Your assignment: Each line of the data below between the one containing "D4: diode BAV21" and the one containing "U1 pin PA6: AGND -> none", both included, is to be repeated exactly. Please omit pictures.

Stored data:
↓↓↓
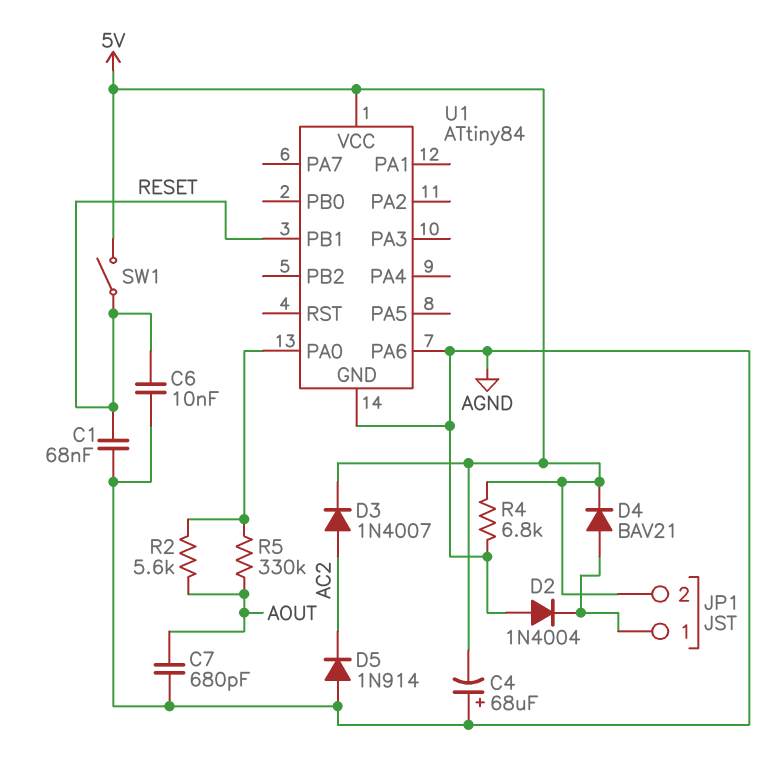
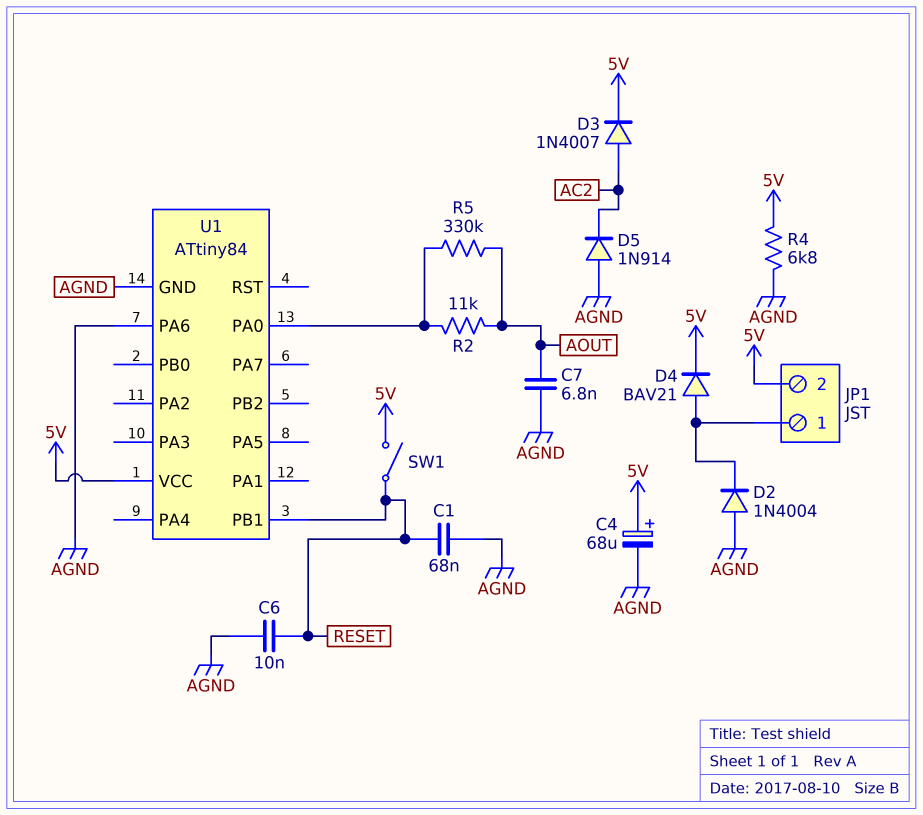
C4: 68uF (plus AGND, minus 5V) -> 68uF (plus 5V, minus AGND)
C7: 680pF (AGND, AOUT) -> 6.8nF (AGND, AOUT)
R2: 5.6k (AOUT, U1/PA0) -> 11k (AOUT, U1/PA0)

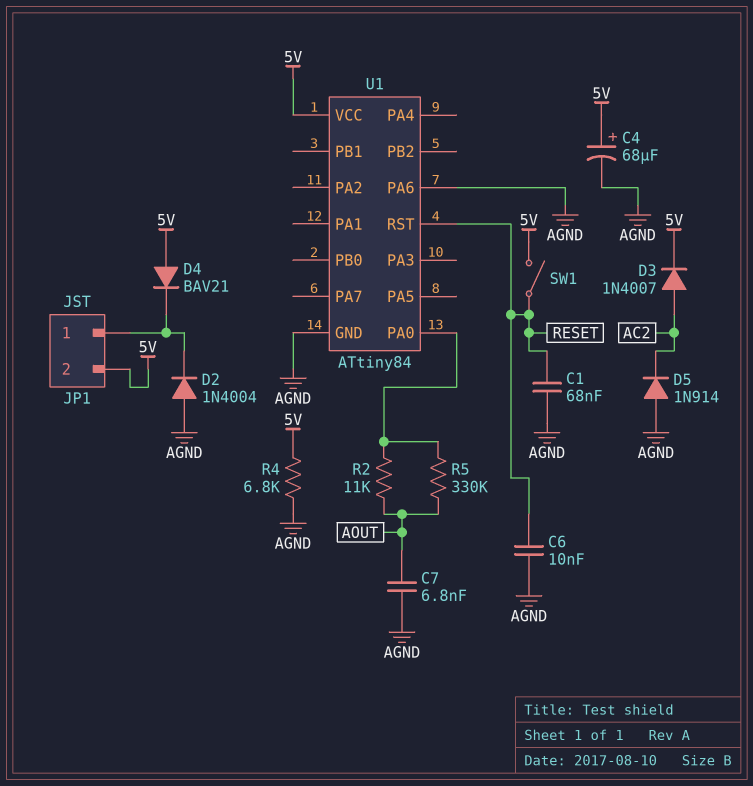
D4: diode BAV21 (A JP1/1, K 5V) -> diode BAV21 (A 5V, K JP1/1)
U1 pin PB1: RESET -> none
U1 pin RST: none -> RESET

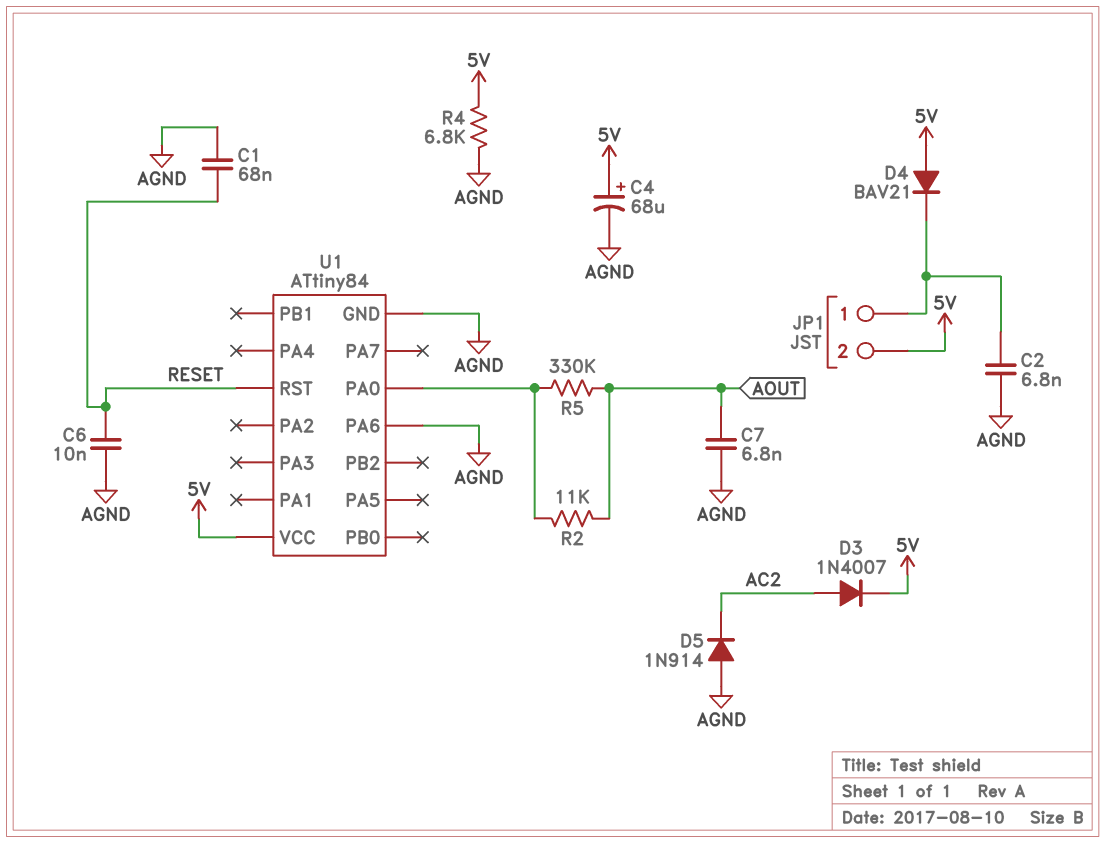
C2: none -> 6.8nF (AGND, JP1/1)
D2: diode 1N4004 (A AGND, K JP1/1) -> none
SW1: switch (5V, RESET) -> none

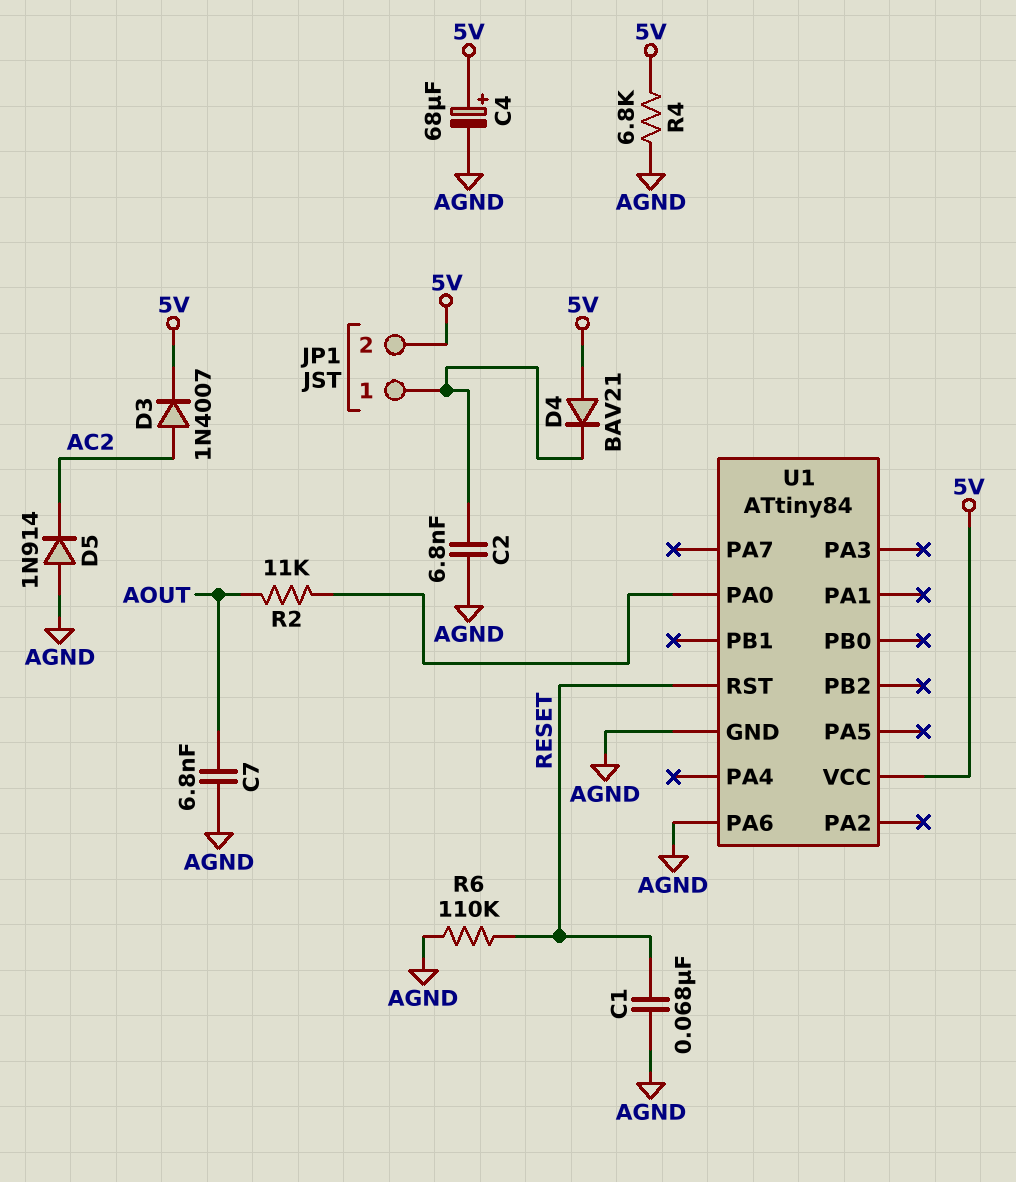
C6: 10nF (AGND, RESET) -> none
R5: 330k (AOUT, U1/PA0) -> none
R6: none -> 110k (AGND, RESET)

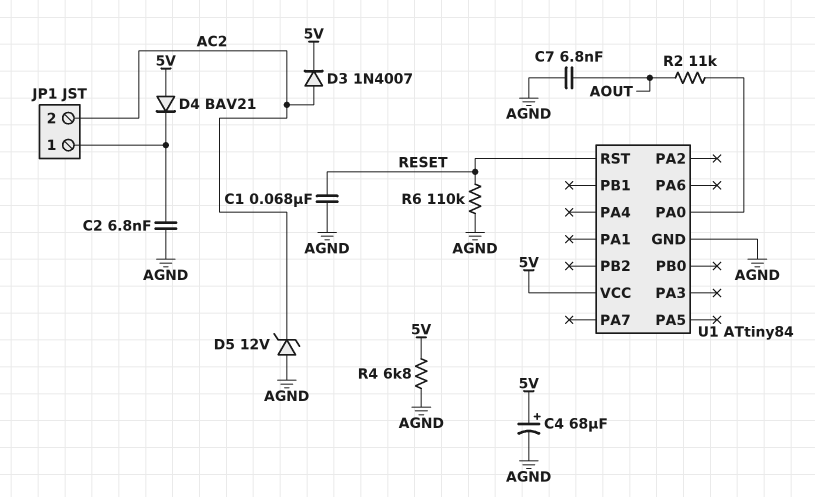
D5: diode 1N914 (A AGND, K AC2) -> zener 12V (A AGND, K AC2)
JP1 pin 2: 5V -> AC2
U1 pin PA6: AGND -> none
↑↑↑
↓↓↓
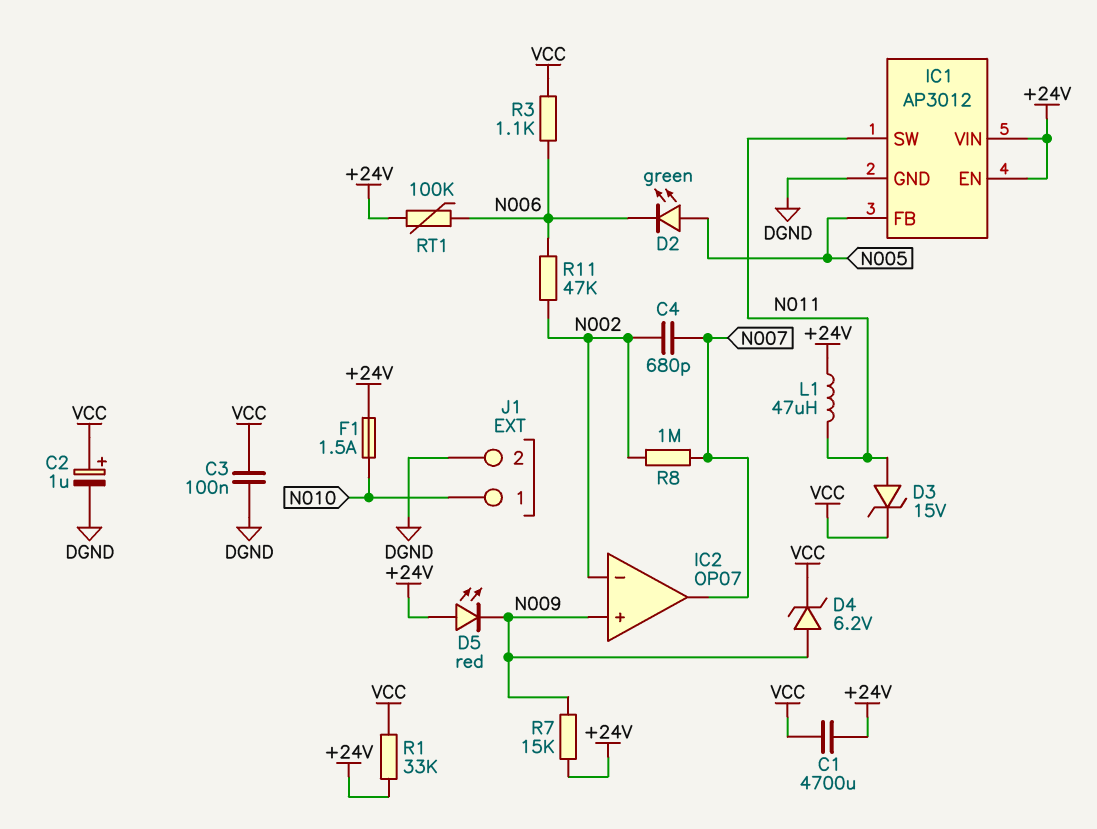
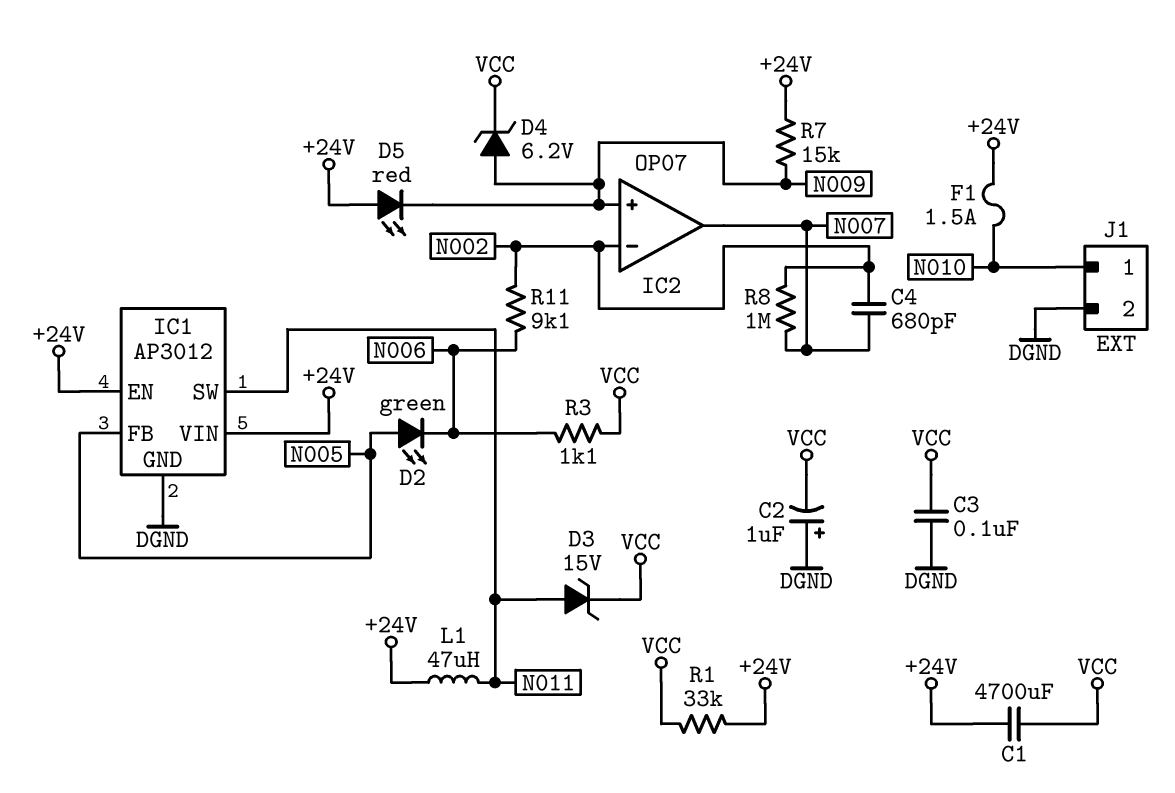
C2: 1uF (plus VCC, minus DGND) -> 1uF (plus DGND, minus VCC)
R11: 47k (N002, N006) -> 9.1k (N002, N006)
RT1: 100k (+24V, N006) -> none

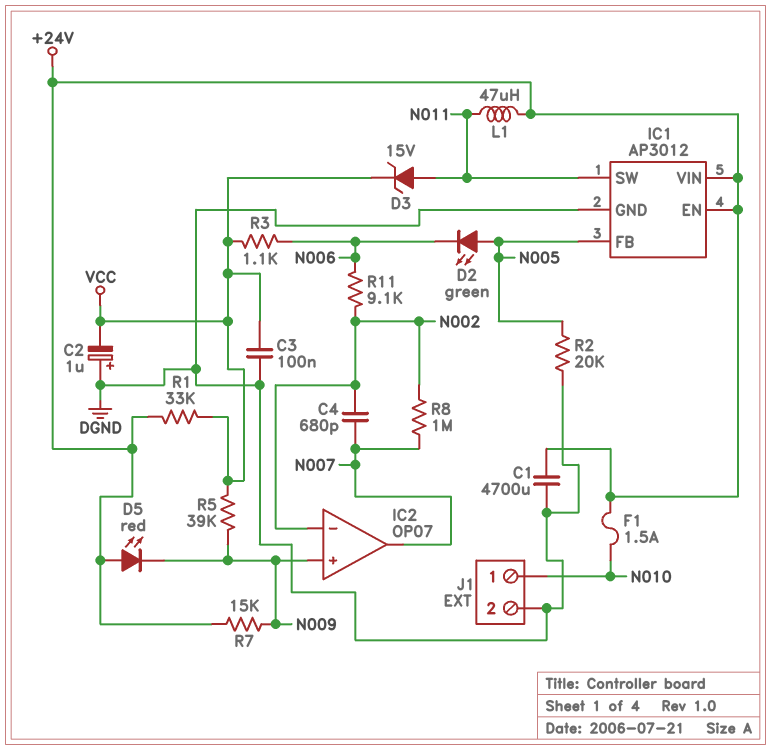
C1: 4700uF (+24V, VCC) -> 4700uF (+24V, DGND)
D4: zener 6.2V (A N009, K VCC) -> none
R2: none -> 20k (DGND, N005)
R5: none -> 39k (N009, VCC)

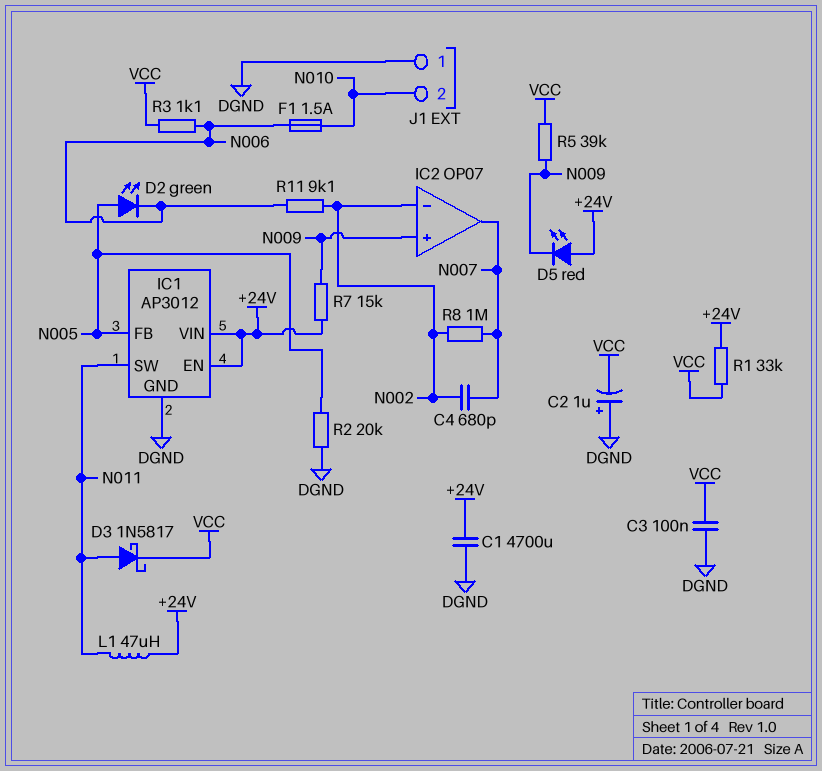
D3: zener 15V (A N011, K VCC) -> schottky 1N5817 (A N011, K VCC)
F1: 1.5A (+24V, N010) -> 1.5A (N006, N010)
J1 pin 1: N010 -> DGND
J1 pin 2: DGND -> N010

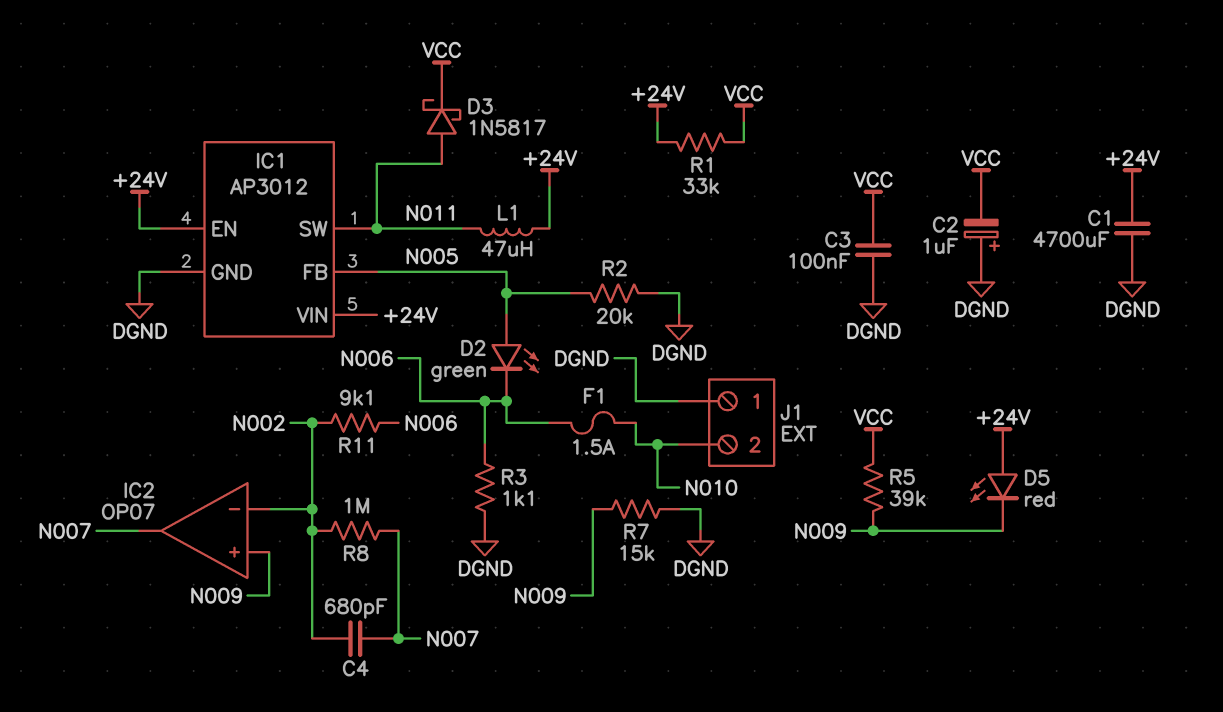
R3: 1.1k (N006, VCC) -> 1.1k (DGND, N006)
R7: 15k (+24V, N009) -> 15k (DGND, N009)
↑↑↑
Your response:
D4: diode BAV21 (A JP1/1, K 5V) -> diode BAV21 (A 5V, K JP1/1)
U1 pin PB1: RESET -> none
U1 pin RST: none -> RESET

C2: none -> 6.8nF (AGND, JP1/1)
D2: diode 1N4004 (A AGND, K JP1/1) -> none
SW1: switch (5V, RESET) -> none

C6: 10nF (AGND, RESET) -> none
R5: 330k (AOUT, U1/PA0) -> none
R6: none -> 110k (AGND, RESET)

D5: diode 1N914 (A AGND, K AC2) -> zener 12V (A AGND, K AC2)
JP1 pin 2: 5V -> AC2
U1 pin PA6: AGND -> none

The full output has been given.